**Aim of the task:** Please restate, word for word, the lines below that begin at the one with "appeared: kubek [czerwony] [149,382]" and end at the one with "exchanged: spryskiwacz [czerwony]". Leave out all other lines.

-------- Extracted entries

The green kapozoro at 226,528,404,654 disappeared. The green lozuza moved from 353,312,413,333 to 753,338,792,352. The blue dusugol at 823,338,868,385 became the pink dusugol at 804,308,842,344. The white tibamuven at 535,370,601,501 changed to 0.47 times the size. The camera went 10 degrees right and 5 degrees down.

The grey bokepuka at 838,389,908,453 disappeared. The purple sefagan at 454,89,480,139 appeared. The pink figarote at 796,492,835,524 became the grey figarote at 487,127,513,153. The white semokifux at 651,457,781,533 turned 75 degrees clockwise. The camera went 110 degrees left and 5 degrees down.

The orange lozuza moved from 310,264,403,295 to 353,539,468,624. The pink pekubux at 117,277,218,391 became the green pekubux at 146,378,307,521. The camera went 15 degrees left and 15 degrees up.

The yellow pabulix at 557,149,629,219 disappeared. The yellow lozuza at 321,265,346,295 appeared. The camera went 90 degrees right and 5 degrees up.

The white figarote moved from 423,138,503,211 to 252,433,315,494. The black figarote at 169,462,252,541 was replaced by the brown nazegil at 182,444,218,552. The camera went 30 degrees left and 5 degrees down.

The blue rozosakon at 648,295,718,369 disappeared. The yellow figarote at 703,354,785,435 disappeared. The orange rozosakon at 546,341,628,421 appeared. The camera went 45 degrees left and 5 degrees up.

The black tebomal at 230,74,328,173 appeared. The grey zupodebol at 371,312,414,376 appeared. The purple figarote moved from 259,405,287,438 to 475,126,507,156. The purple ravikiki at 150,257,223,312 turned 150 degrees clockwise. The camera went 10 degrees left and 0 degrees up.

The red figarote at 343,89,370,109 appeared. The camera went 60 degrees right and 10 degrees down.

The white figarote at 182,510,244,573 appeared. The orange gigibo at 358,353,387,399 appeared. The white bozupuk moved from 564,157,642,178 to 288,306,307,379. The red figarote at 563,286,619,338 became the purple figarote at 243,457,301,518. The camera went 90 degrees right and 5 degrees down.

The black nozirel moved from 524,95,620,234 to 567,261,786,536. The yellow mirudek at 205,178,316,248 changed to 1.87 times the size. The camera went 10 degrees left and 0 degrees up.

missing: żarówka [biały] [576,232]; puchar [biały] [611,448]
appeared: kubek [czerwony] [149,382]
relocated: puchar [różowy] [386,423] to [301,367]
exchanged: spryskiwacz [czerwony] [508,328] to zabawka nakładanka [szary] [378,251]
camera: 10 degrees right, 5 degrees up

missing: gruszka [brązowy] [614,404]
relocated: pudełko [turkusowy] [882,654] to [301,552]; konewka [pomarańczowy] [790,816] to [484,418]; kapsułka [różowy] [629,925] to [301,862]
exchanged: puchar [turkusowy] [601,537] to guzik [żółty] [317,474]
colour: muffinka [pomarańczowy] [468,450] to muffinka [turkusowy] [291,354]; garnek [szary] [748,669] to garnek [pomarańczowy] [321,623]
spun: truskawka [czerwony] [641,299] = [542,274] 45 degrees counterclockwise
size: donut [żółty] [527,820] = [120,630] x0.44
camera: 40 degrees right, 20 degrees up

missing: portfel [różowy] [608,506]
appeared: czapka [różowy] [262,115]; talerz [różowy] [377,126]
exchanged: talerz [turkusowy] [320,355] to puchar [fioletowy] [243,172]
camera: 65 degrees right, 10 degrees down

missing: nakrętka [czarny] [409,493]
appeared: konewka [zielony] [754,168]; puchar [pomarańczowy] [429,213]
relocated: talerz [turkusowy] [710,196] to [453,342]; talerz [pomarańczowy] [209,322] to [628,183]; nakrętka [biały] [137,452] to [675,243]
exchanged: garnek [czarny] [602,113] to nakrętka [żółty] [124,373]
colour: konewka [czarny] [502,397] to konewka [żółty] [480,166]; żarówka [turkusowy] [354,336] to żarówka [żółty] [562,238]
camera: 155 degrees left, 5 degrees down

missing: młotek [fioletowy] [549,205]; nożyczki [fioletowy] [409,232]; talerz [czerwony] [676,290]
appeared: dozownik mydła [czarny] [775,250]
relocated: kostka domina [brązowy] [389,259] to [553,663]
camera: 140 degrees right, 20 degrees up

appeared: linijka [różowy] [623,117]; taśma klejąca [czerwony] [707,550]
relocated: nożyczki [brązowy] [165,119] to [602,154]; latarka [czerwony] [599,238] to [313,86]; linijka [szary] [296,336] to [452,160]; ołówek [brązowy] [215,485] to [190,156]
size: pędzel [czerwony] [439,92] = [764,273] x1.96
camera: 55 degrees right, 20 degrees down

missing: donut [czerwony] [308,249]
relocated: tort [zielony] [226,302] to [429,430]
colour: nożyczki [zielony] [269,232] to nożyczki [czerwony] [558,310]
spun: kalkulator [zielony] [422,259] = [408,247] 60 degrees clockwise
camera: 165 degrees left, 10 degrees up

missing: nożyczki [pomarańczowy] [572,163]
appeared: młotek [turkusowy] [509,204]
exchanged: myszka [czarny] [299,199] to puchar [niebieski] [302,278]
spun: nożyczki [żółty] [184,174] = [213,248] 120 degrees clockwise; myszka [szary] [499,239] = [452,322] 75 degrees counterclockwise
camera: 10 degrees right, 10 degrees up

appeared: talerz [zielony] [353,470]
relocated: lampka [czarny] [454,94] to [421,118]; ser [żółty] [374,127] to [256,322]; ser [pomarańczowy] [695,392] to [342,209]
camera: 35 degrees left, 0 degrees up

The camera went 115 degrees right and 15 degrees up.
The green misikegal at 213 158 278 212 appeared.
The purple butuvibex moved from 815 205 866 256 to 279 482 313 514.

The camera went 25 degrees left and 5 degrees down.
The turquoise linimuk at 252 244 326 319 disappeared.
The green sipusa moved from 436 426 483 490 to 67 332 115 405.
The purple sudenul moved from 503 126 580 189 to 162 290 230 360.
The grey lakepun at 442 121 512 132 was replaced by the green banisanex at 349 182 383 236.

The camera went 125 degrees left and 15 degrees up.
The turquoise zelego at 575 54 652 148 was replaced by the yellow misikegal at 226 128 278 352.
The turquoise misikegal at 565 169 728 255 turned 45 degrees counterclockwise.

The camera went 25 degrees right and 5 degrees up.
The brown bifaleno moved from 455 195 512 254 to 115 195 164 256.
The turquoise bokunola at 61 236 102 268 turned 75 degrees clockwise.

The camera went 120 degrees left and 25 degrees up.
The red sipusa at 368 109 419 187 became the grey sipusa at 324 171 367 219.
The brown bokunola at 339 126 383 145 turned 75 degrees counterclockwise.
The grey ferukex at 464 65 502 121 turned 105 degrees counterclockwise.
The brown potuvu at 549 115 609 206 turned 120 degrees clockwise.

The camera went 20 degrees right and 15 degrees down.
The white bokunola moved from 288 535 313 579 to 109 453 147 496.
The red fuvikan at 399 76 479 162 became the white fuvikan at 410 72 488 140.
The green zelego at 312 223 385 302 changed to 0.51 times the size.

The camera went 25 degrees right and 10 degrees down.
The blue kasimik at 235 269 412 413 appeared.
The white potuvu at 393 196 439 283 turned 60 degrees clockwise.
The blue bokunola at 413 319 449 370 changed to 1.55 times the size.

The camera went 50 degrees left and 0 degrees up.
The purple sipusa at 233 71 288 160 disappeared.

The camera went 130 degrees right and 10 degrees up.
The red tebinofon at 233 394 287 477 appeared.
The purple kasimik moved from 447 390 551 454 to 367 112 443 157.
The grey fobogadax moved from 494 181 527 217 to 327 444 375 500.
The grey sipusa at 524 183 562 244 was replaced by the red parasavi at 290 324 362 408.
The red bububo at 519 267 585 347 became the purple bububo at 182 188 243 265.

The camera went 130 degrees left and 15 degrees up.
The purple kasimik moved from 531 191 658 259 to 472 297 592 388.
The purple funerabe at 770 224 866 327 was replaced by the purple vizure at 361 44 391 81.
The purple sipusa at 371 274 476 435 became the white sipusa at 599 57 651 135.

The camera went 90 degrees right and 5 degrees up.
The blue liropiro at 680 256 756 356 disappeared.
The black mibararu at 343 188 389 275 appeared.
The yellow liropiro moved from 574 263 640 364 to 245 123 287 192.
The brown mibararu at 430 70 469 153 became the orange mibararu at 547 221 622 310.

----------------

**Answer below:**
appeared: kubek [czerwony] [149,382]
relocated: puchar [różowy] [386,423] to [301,367]
exchanged: spryskiwacz [czerwony] [508,328] to zabawka nakładanka [szary] [378,251]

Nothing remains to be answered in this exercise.